[Difference listings]
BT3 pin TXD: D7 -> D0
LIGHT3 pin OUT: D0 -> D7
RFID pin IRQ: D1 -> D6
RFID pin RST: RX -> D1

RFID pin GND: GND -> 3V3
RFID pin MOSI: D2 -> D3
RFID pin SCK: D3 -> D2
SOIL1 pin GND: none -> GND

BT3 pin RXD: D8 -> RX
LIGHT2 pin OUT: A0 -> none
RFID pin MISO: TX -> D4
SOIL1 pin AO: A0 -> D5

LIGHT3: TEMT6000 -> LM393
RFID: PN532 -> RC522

---

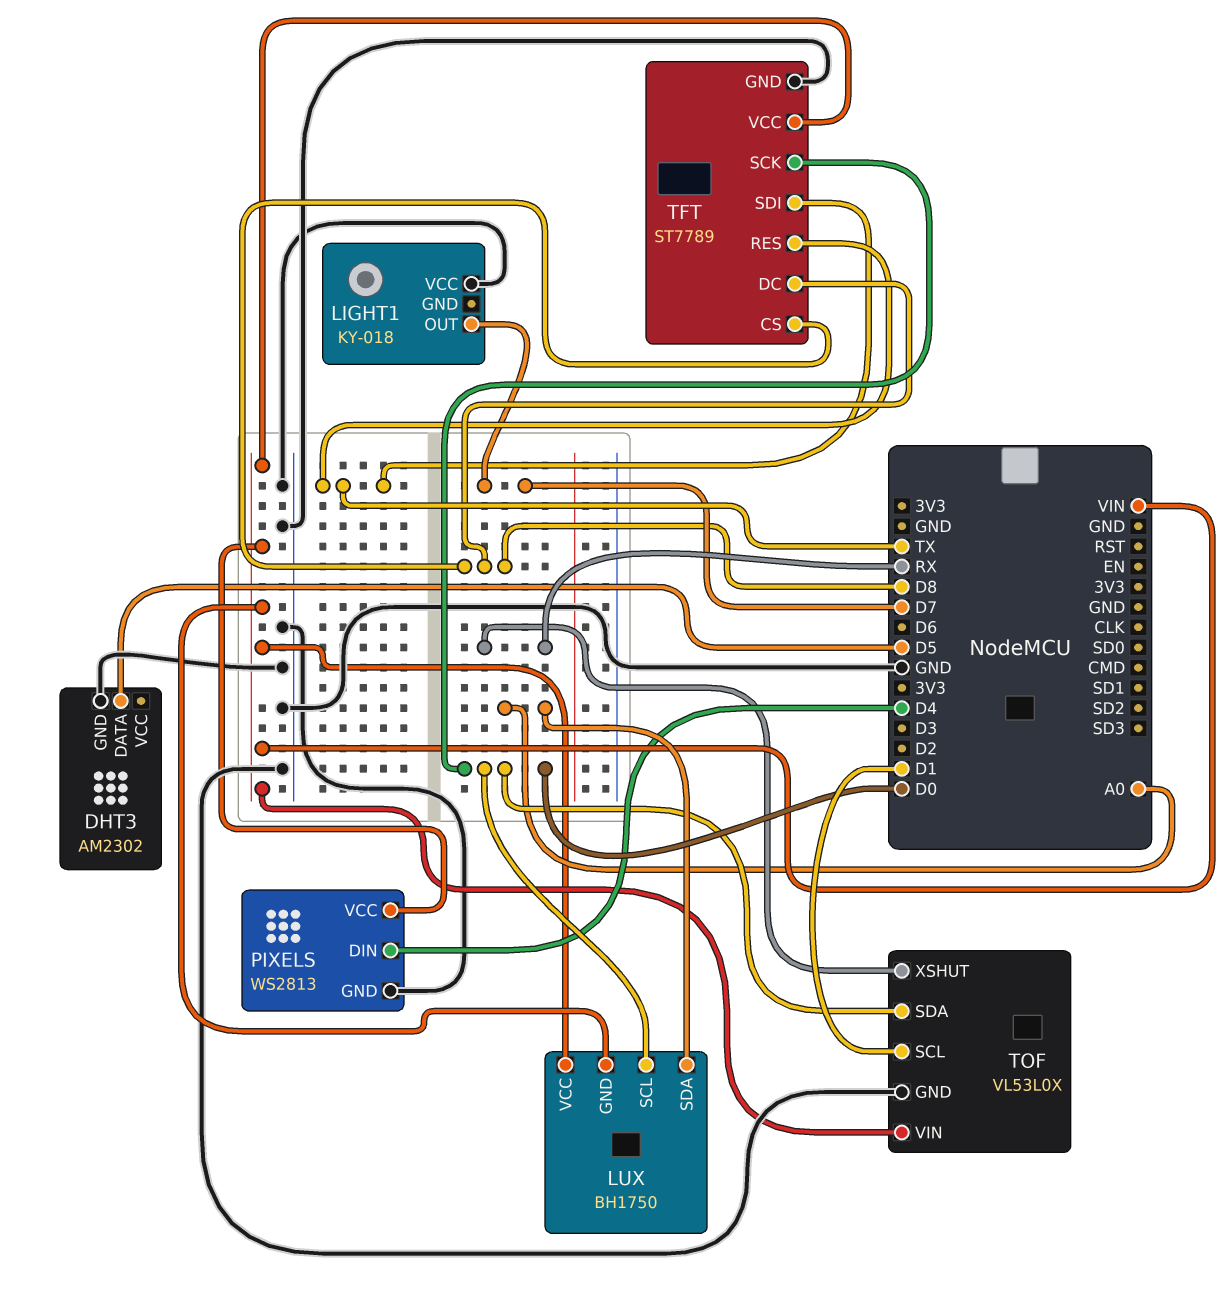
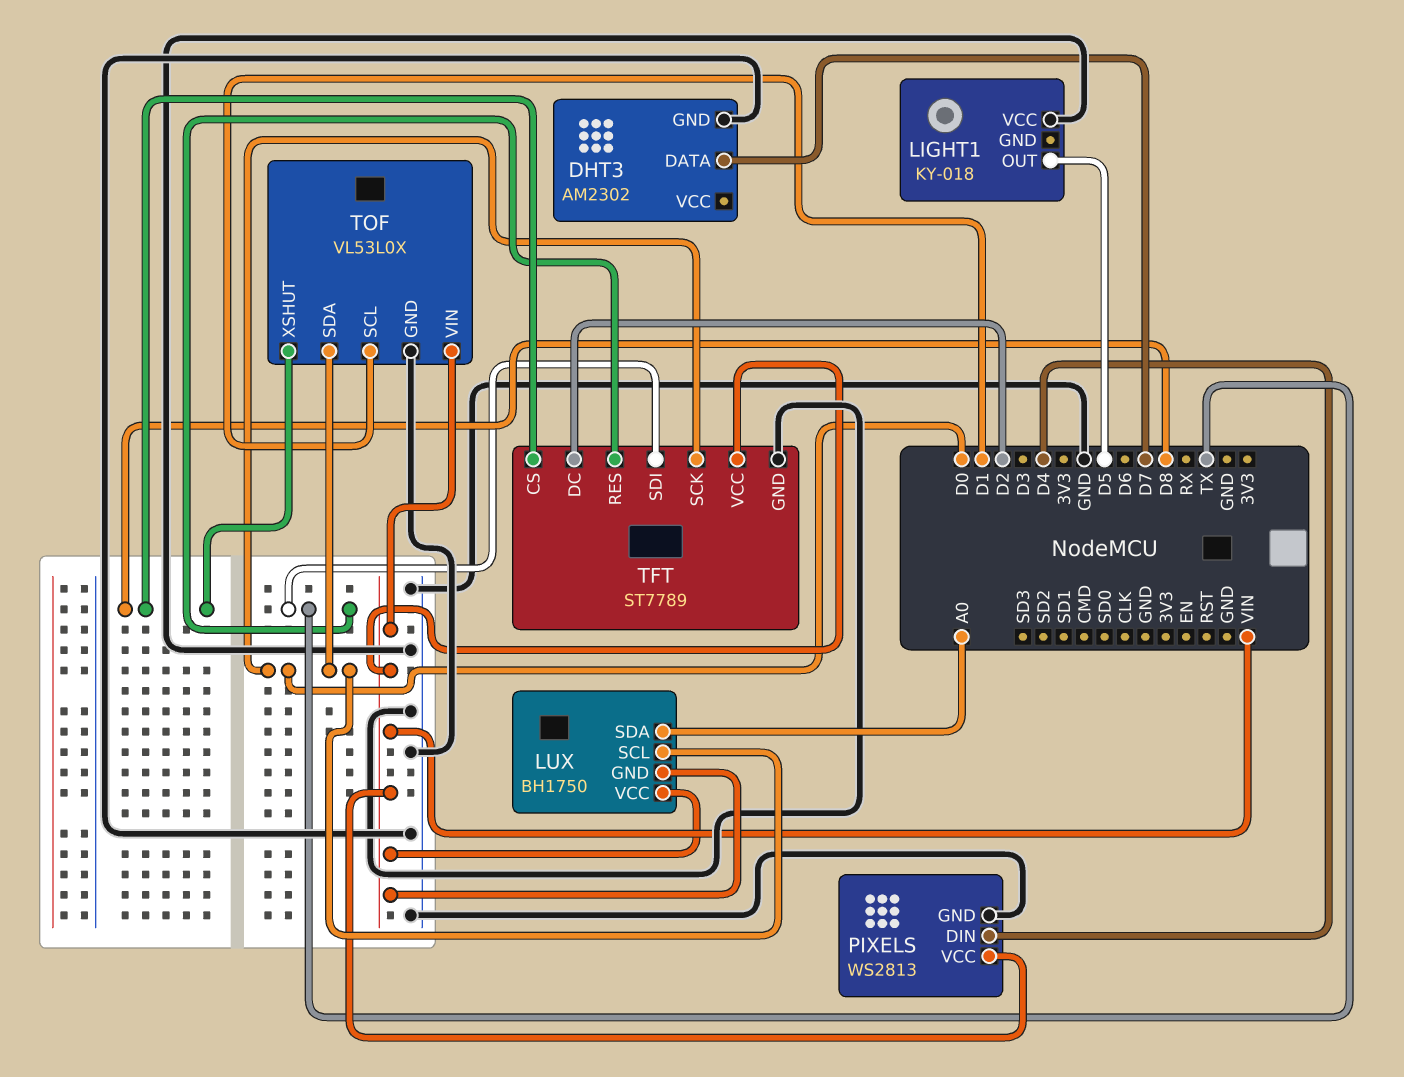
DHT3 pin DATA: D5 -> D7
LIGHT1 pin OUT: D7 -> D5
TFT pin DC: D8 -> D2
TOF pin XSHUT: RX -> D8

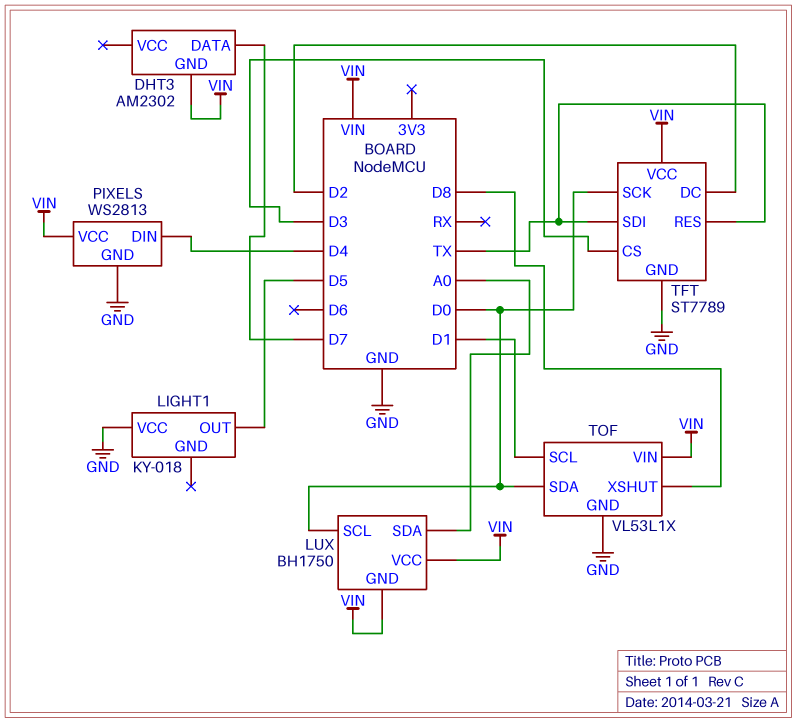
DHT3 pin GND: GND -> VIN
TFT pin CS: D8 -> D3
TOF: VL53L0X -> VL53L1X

TASK STATEMENT: Please give back, exactly as it stands above, the stretch from the line with "BT3 pin RXD: D8 -> RX" through the line with "RFID: PN532 -> RC522", and no line outside it.

YOUR RESPONSE:
BT3 pin RXD: D8 -> RX
LIGHT2 pin OUT: A0 -> none
RFID pin MISO: TX -> D4
SOIL1 pin AO: A0 -> D5

LIGHT3: TEMT6000 -> LM393
RFID: PN532 -> RC522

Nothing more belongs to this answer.